Only the lines below from the one containing "none -> cyan round brick B7:C8 level 1" through the one containing "none -> cyan brick N9:O11 level 1" belong in the answer, set down exactly, with the pictures left out.

-------------------------

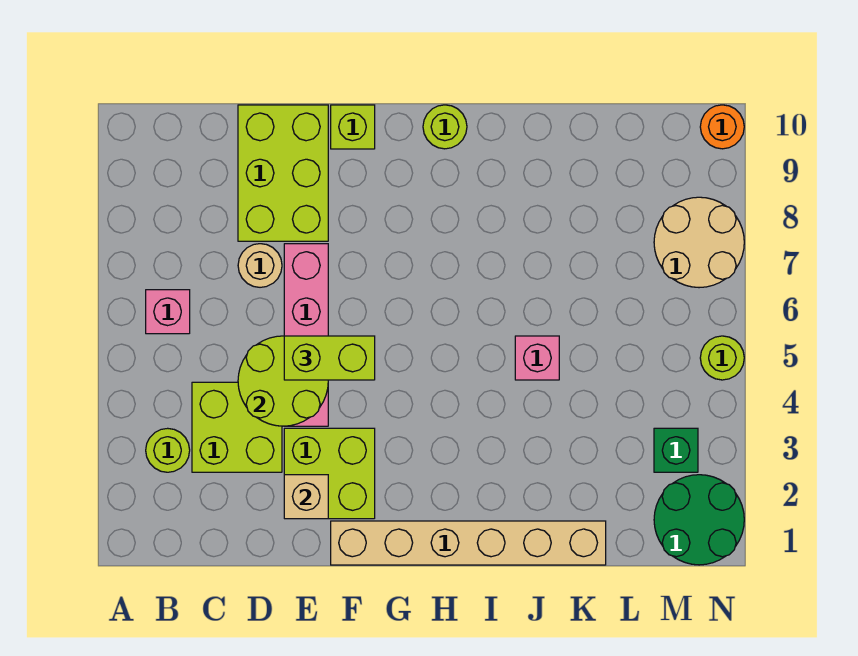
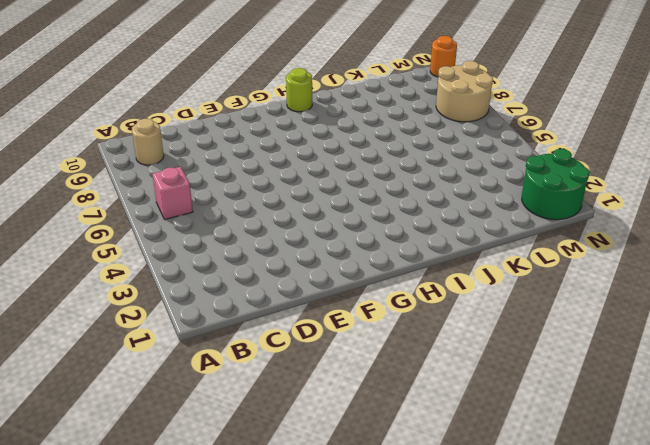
tan round brick B9 level 1 -> tan round brick D7 level 1
none -> lime round brick B3 level 1
none -> lime brick C3:D4 level 1
none -> lime brick D8:E10 level 1

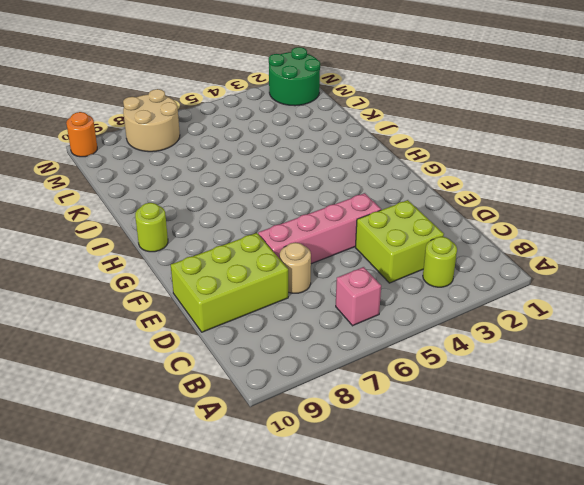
none -> lime brick E2:F3 level 1
none -> tan brick F1:K1 level 1
none -> lime brick F10 level 1

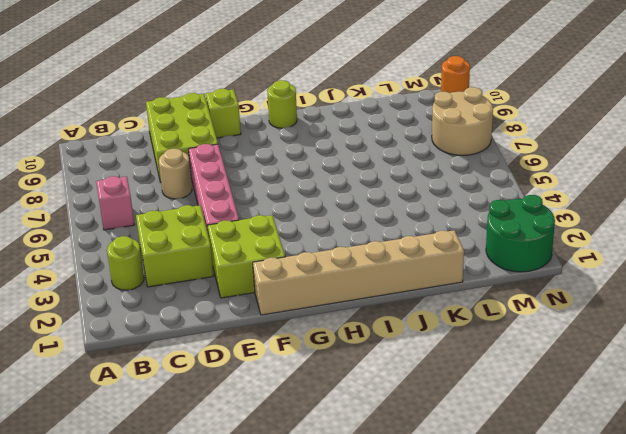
none -> pink brick J5 level 1
none -> green brick M3 level 1
none -> lime round brick N5 level 1

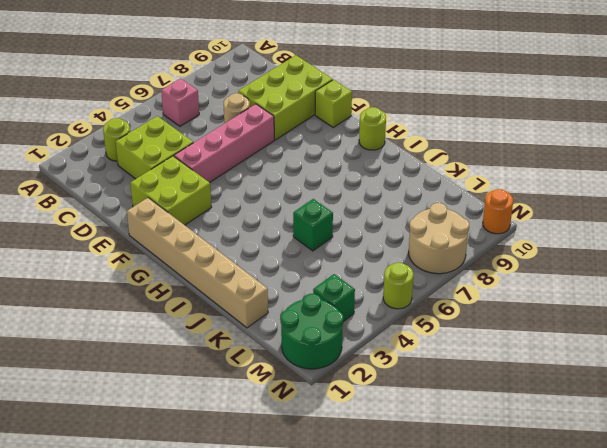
green brick J5 level 1 -> pink brick J5 level 1
none -> lime round brick D4:E5 level 2
none -> tan brick E2 level 2
none -> lime brick E5:F5 level 3

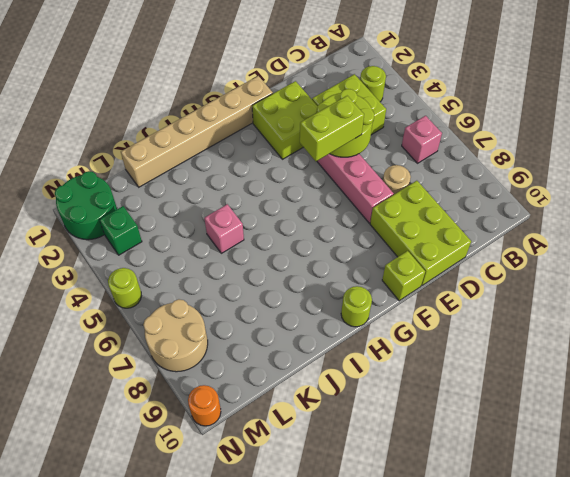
none -> tan brick E2 level 2

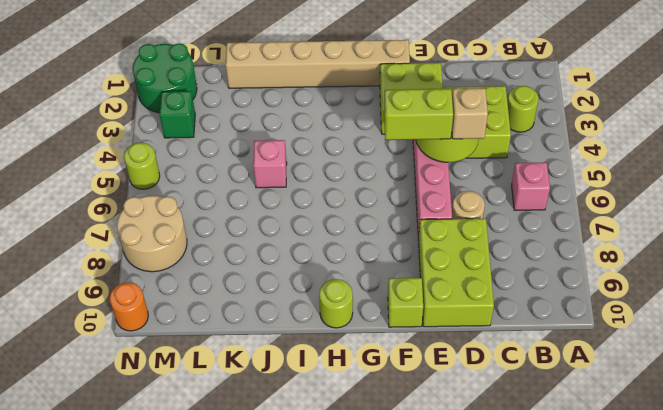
tan brick D5 level 3 -> tan brick E2 level 2

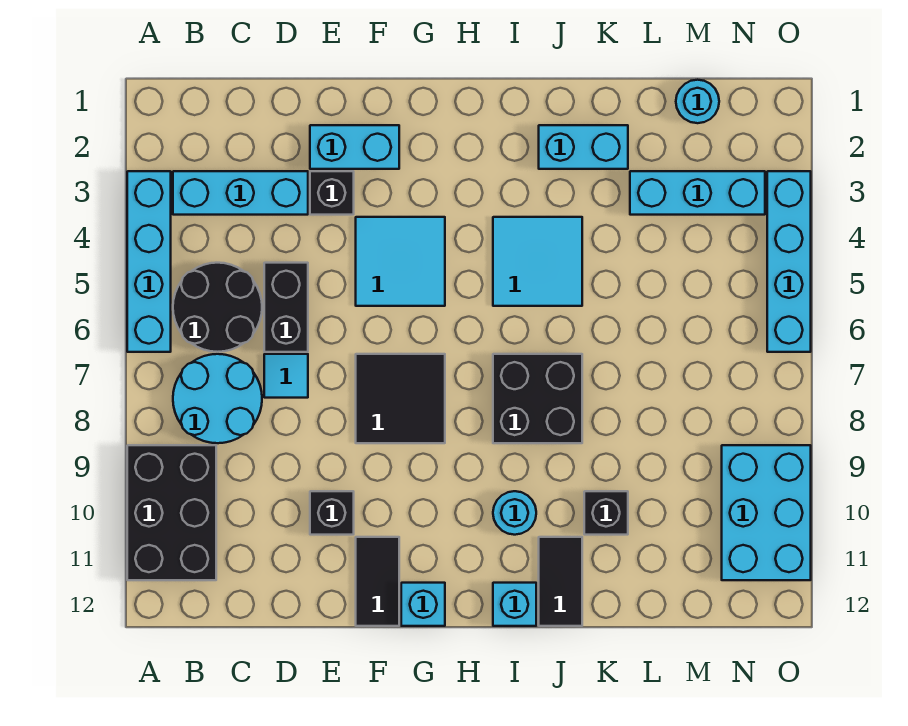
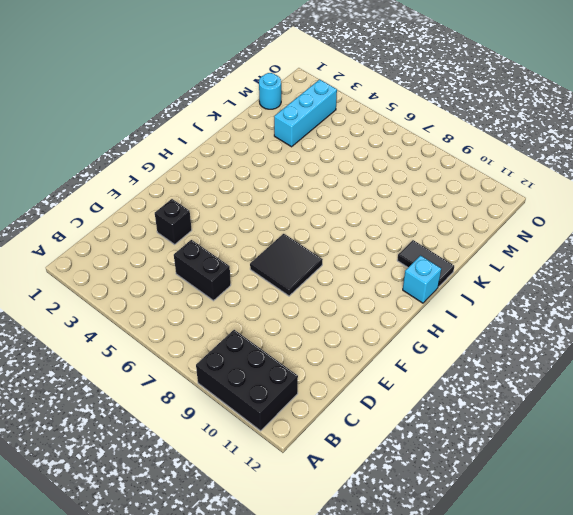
none -> cyan brick A3:A6 level 1
none -> cyan brick B3:D3 level 1
none -> black round brick B5:C6 level 1

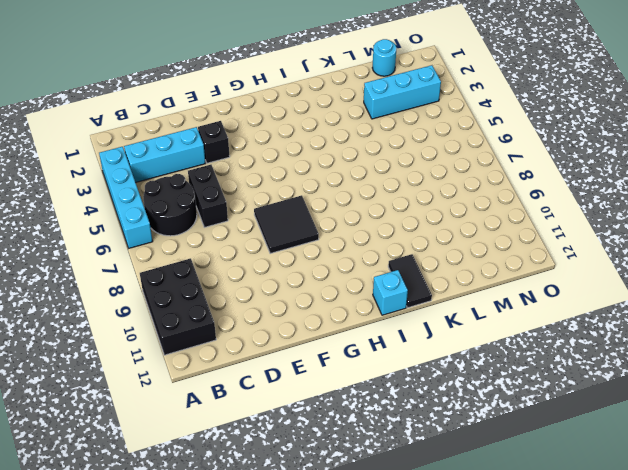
none -> cyan round brick B7:C8 level 1
none -> cyan tile D7 level 1
none -> cyan brick E2:F2 level 1

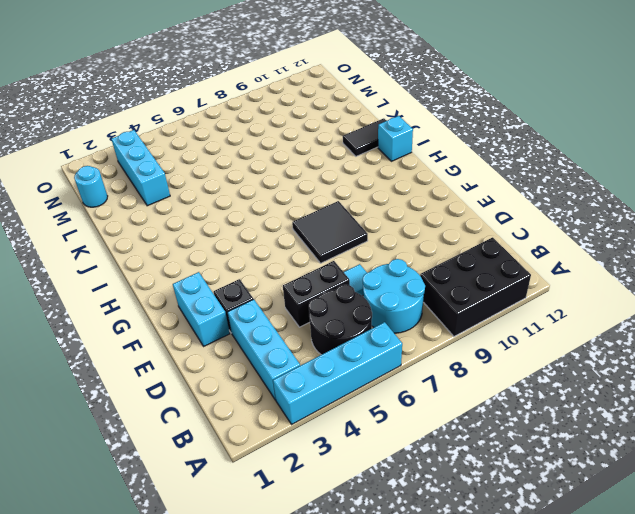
none -> black brick E10 level 1
none -> cyan tile F4:G5 level 1
none -> black tile F11:F12 level 1

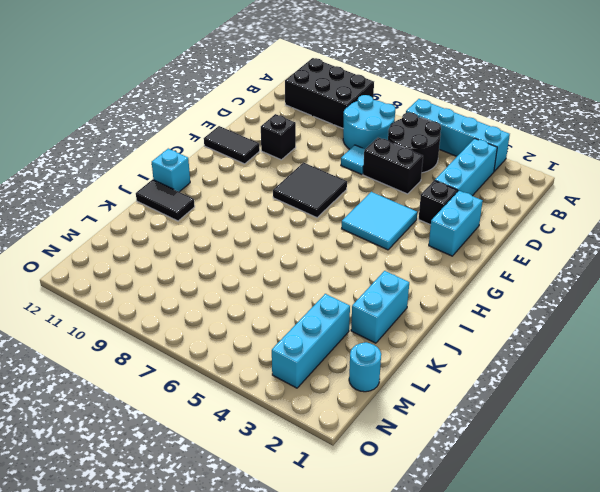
none -> cyan brick G12 level 1
none -> cyan tile I4:J5 level 1
none -> black brick I7:J8 level 1

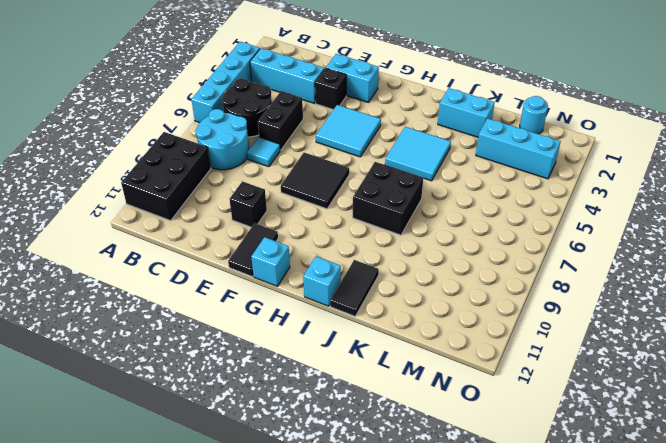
none -> cyan round brick I10 level 1
none -> black brick K10 level 1
none -> cyan brick N9:O11 level 1

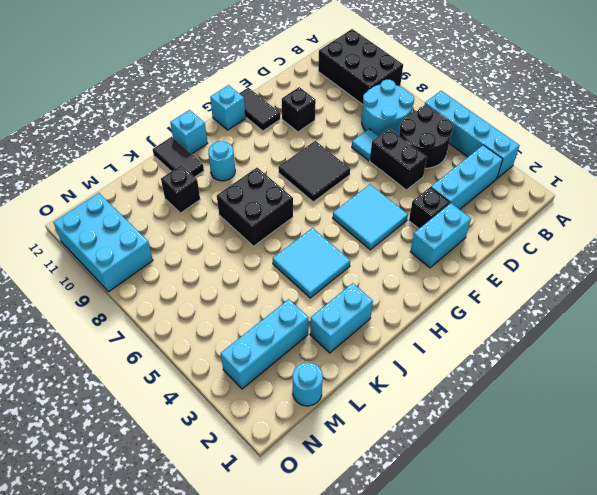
none -> cyan brick O3:O6 level 1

-------------------------

*EXPECTED ANSWER*.
none -> cyan round brick B7:C8 level 1
none -> cyan tile D7 level 1
none -> cyan brick E2:F2 level 1

none -> black brick E10 level 1
none -> cyan tile F4:G5 level 1
none -> black tile F11:F12 level 1

none -> cyan brick G12 level 1
none -> cyan tile I4:J5 level 1
none -> black brick I7:J8 level 1

none -> cyan round brick I10 level 1
none -> black brick K10 level 1
none -> cyan brick N9:O11 level 1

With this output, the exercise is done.